* **WHAT YOU NEED TO DO**
Begin at the line holding "What was the door" and set down exactly each line through the last one below, omitting pictures. Include nothing else.

* **MATERIAL TO PROCESS**

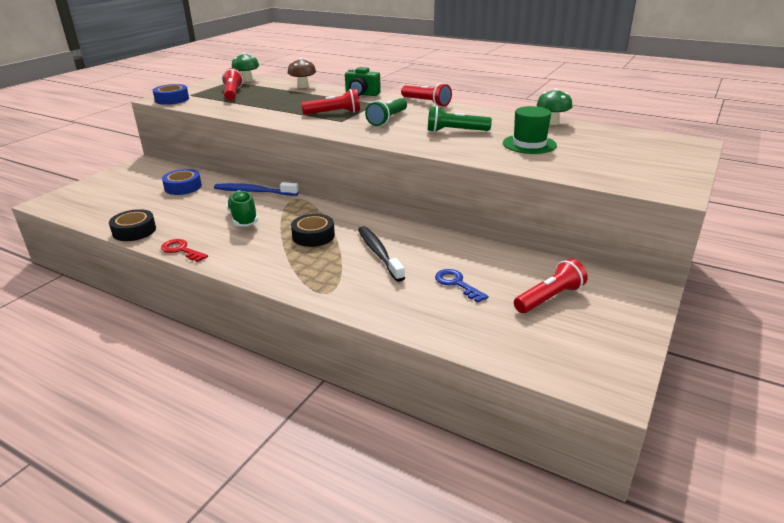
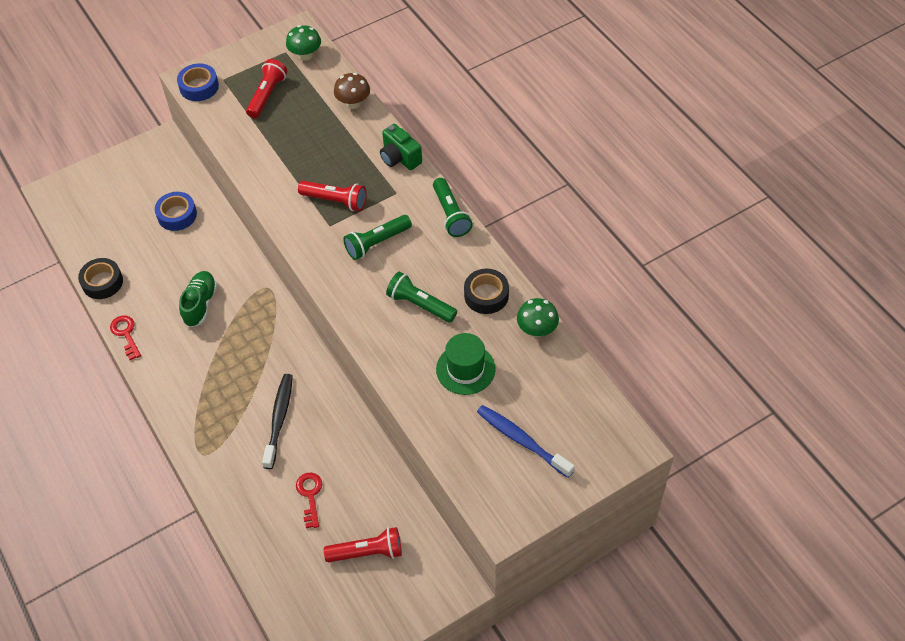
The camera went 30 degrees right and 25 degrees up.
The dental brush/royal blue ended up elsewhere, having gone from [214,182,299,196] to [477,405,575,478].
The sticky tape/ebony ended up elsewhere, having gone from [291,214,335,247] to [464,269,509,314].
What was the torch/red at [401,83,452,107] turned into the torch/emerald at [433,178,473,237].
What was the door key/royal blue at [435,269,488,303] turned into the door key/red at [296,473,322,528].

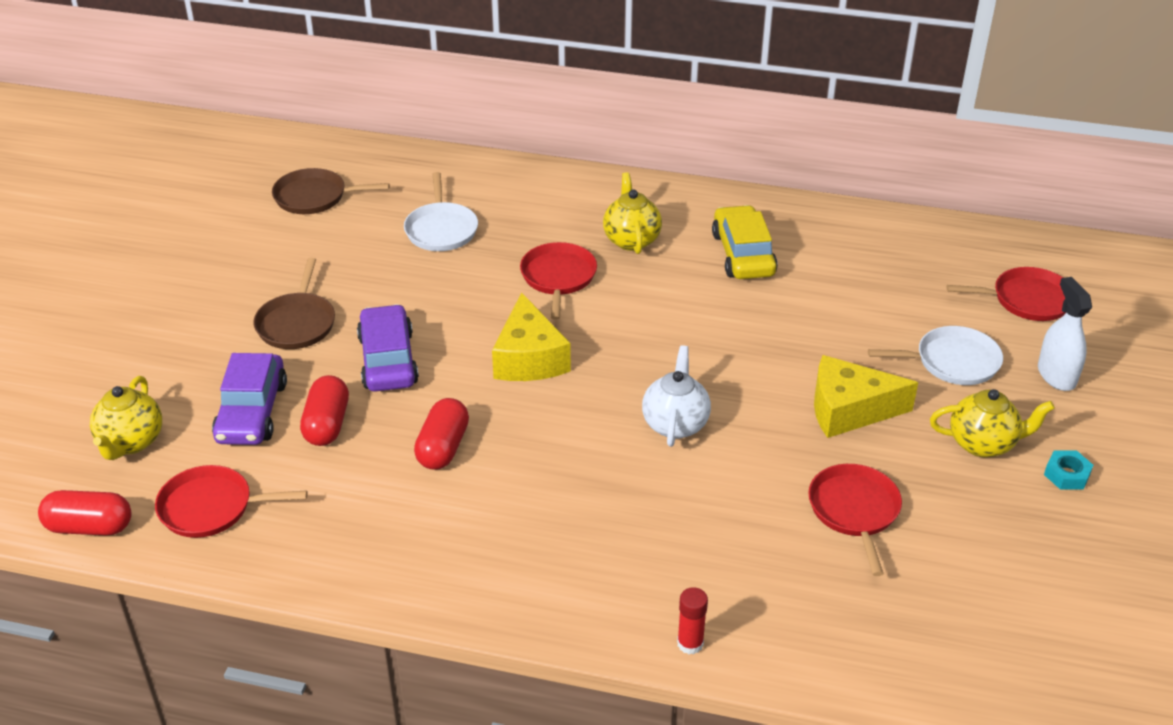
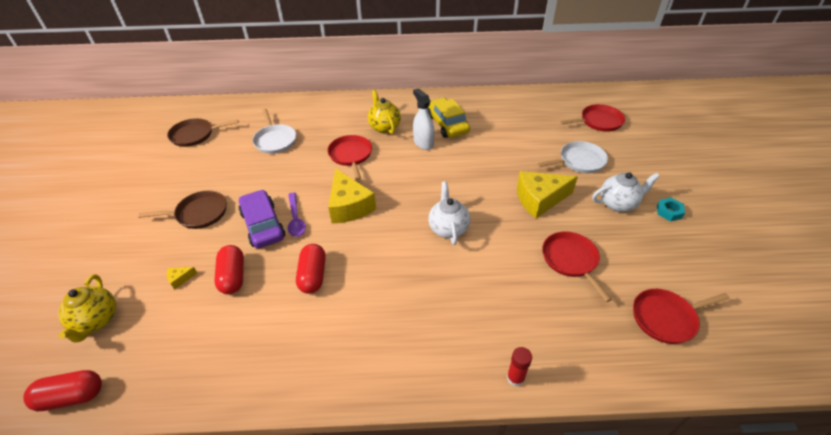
The camera went 15 degrees left and 5 degrees up.
The pan/red ended up elsewhere, having gone from [155,465,308,538] to [633,289,730,344].
Where the toy car/purple stood at [212,353,287,445], the piece of cheese/yellow came to stand at [167,267,197,289].
The pan/brown at [253,258,335,349] ended up facing another way, 90 degrees counterclockwise from before.
What was the china teapot/yellow at [930,389,1055,458] turned into the china teapot/white at [592,172,660,212].
The spray cleaner/white ended up elsewhere, having gone from [1038,277,1092,391] to [413,88,435,150].
The second view gained the spoon/purple at [288,193,306,237].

* **ANSWER SPACE**
What was the door key/royal blue at [435,269,488,303] turned into the door key/red at [296,473,322,528].

The camera went 15 degrees left and 5 degrees up.
The pan/red ended up elsewhere, having gone from [155,465,308,538] to [633,289,730,344].
Where the toy car/purple stood at [212,353,287,445], the piece of cheese/yellow came to stand at [167,267,197,289].
The pan/brown at [253,258,335,349] ended up facing another way, 90 degrees counterclockwise from before.
What was the china teapot/yellow at [930,389,1055,458] turned into the china teapot/white at [592,172,660,212].
The spray cleaner/white ended up elsewhere, having gone from [1038,277,1092,391] to [413,88,435,150].
The second view gained the spoon/purple at [288,193,306,237].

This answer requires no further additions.